- Task item -
Your answer must restate the listing below word for word and contain no images.

- Data excerpt -
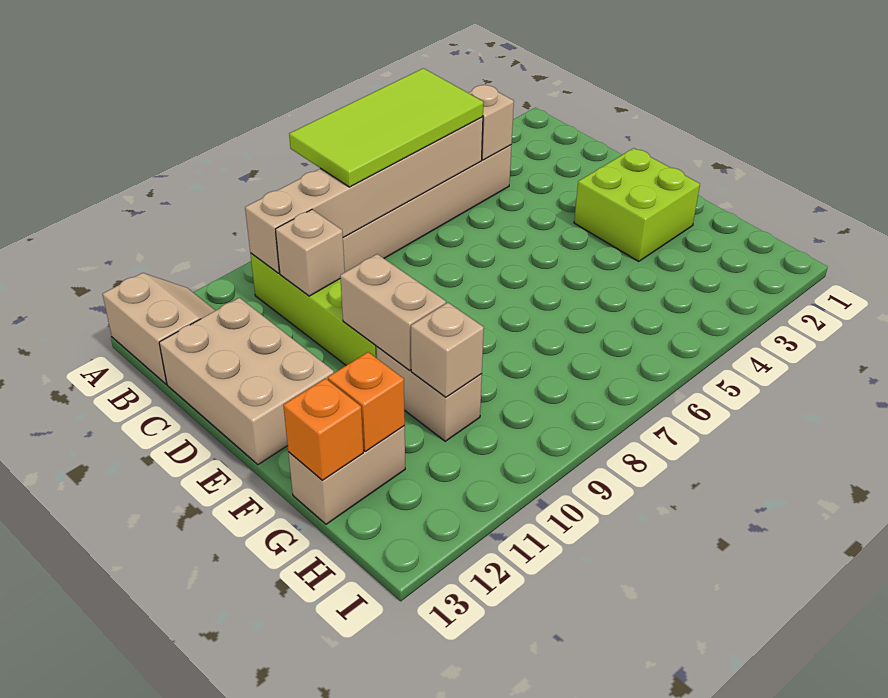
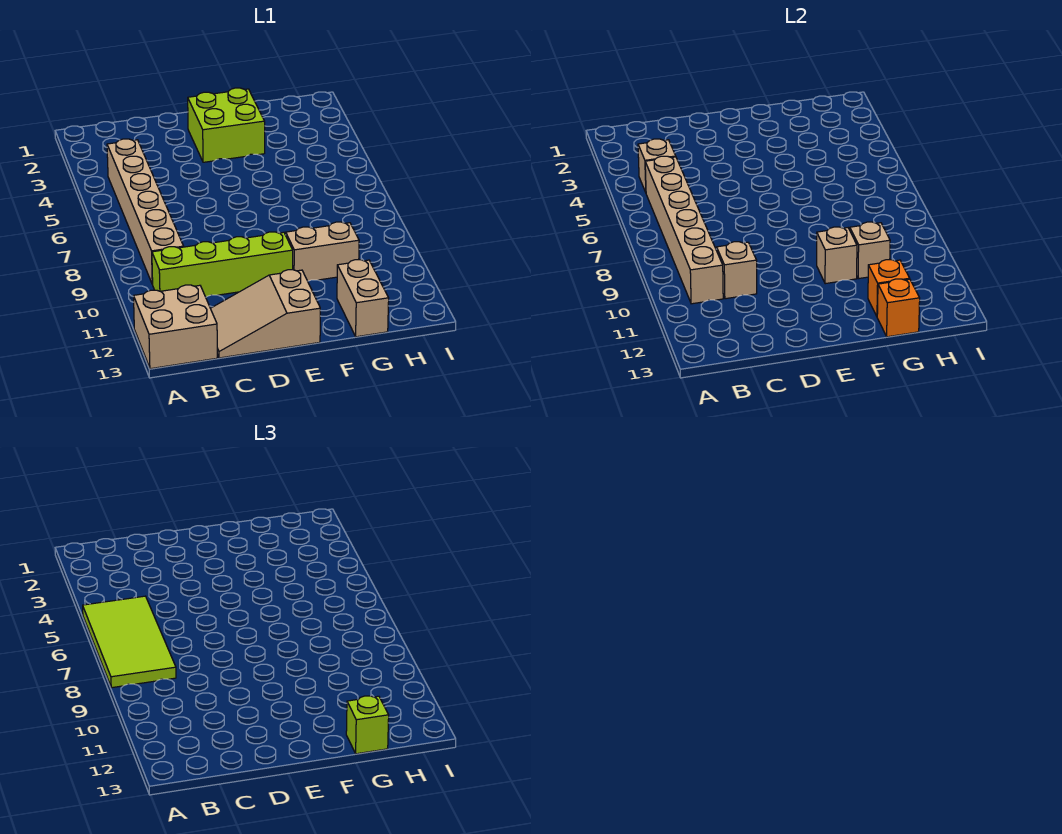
tan slope A12:B13 level 1 top 13 -> tan brick A12:B13 level 1
tan brick C12:E13 level 1 -> tan slope C12:E13 level 1 top E
tan brick E10:F10 level 2 -> tan brick F10 level 2
none -> lime brick G13 level 3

- Result of this task -
tan slope A12:B13 level 1 top 13 -> tan brick A12:B13 level 1
tan brick C12:E13 level 1 -> tan slope C12:E13 level 1 top E
tan brick E10:F10 level 2 -> tan brick F10 level 2
none -> lime brick G13 level 3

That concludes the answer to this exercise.